The material below contains a line with "white watering can: 3 -> 1" and a line with "green glasses: 1 -> 2". Copy exactly those two lines and all lines between them.

Data supplied section start

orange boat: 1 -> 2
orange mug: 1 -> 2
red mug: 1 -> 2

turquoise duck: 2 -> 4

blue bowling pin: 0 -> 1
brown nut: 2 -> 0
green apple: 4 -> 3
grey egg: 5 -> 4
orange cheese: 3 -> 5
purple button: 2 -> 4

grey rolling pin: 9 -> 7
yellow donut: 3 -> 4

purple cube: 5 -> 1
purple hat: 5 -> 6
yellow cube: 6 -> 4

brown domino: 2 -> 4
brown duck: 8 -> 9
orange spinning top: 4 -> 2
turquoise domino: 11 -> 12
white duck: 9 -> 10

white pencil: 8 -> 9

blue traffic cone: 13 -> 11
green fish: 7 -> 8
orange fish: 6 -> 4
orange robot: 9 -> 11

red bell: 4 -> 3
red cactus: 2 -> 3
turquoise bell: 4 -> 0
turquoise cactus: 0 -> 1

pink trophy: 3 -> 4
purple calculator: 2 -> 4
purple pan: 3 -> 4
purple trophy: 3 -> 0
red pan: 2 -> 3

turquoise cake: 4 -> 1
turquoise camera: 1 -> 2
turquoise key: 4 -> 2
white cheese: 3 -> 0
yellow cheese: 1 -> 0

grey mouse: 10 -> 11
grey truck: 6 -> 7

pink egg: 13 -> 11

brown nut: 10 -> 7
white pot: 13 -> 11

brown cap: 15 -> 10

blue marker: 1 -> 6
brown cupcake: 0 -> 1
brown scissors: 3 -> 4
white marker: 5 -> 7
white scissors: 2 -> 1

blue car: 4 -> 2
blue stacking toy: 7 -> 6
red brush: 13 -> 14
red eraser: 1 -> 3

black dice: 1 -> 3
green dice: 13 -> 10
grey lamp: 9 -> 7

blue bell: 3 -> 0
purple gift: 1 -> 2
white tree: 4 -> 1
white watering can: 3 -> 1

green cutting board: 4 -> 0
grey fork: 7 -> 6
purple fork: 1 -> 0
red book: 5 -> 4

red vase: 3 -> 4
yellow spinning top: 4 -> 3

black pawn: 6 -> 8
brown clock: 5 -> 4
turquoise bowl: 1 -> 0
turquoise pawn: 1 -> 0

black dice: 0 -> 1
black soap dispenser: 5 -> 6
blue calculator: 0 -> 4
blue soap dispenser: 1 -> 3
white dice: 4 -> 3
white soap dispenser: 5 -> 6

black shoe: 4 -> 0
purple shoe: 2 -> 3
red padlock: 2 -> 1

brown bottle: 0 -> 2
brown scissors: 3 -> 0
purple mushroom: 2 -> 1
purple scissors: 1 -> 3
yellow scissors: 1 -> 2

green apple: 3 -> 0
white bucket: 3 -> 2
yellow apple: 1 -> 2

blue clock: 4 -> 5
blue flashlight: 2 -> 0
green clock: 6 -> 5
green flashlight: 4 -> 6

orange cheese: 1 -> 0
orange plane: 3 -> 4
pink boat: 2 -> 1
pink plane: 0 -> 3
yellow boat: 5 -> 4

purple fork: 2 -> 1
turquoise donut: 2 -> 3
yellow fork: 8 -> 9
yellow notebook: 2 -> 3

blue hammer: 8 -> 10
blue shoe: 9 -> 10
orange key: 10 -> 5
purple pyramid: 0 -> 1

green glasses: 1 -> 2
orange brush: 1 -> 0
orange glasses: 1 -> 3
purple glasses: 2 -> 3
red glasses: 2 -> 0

Data supplied section end

Solution below
white watering can: 3 -> 1

green cutting board: 4 -> 0
grey fork: 7 -> 6
purple fork: 1 -> 0
red book: 5 -> 4

red vase: 3 -> 4
yellow spinning top: 4 -> 3

black pawn: 6 -> 8
brown clock: 5 -> 4
turquoise bowl: 1 -> 0
turquoise pawn: 1 -> 0

black dice: 0 -> 1
black soap dispenser: 5 -> 6
blue calculator: 0 -> 4
blue soap dispenser: 1 -> 3
white dice: 4 -> 3
white soap dispenser: 5 -> 6

black shoe: 4 -> 0
purple shoe: 2 -> 3
red padlock: 2 -> 1

brown bottle: 0 -> 2
brown scissors: 3 -> 0
purple mushroom: 2 -> 1
purple scissors: 1 -> 3
yellow scissors: 1 -> 2

green apple: 3 -> 0
white bucket: 3 -> 2
yellow apple: 1 -> 2

blue clock: 4 -> 5
blue flashlight: 2 -> 0
green clock: 6 -> 5
green flashlight: 4 -> 6

orange cheese: 1 -> 0
orange plane: 3 -> 4
pink boat: 2 -> 1
pink plane: 0 -> 3
yellow boat: 5 -> 4

purple fork: 2 -> 1
turquoise donut: 2 -> 3
yellow fork: 8 -> 9
yellow notebook: 2 -> 3

blue hammer: 8 -> 10
blue shoe: 9 -> 10
orange key: 10 -> 5
purple pyramid: 0 -> 1

green glasses: 1 -> 2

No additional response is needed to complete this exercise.